Work item
Repeat only part of the entries. Start at the line that has "CN101 pin 3: GND -> VDD" and keep going through the last line, exactly as given.

[Revision comparison data]
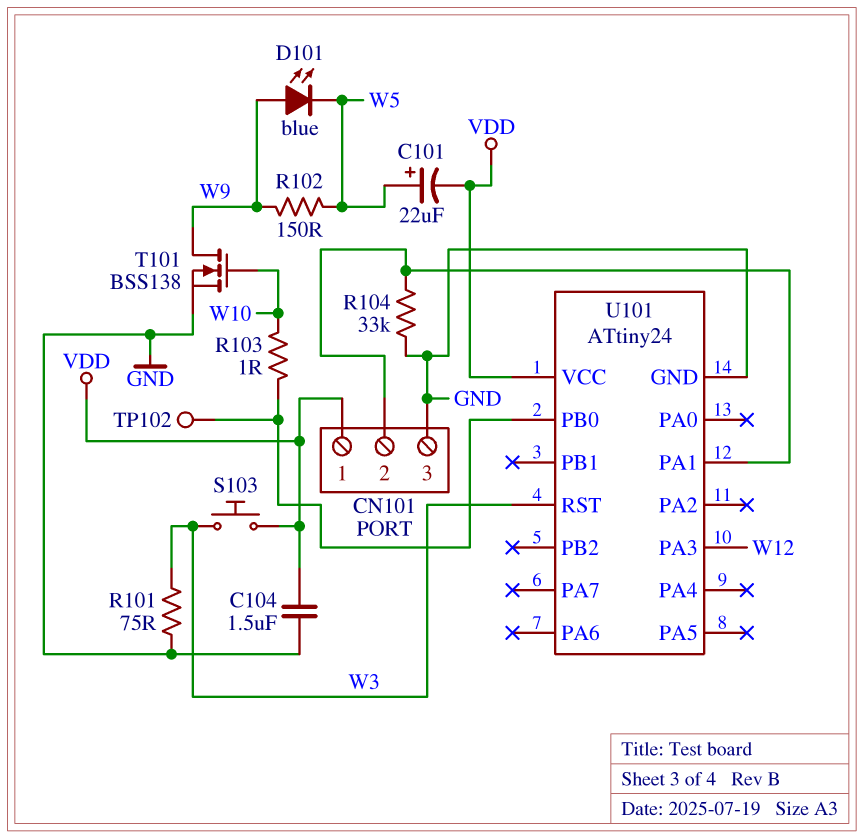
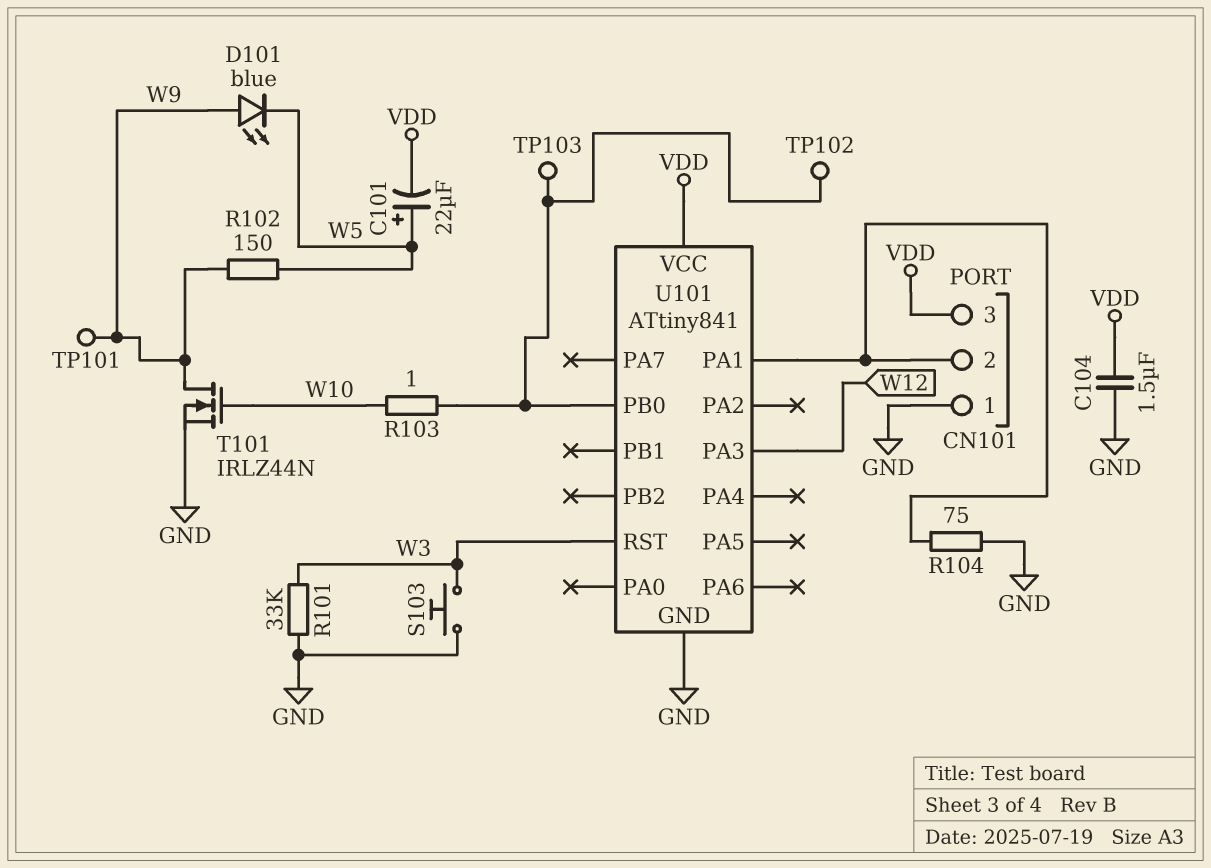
CN101 pin 1: VDD -> GND
CN101 pin 3: GND -> VDD
R101: 75 (GND, W3) -> 33k (GND, W3)
R104: 33k (CN101/2, GND) -> 75 (CN101/2, GND)
S103: button (VDD, W3) -> button (GND, W3)
T101: NMOS BSS138 (G W10, D W9, S GND) -> NMOS IRLZ44N (G W10, D W9, S GND)
TP101: none -> test point (W9)
TP103: none -> test point (U101/PB0)
U101: ATtiny24 -> ATtiny841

Solution to this problem
CN101 pin 3: GND -> VDD
R101: 75 (GND, W3) -> 33k (GND, W3)
R104: 33k (CN101/2, GND) -> 75 (CN101/2, GND)
S103: button (VDD, W3) -> button (GND, W3)
T101: NMOS BSS138 (G W10, D W9, S GND) -> NMOS IRLZ44N (G W10, D W9, S GND)
TP101: none -> test point (W9)
TP103: none -> test point (U101/PB0)
U101: ATtiny24 -> ATtiny841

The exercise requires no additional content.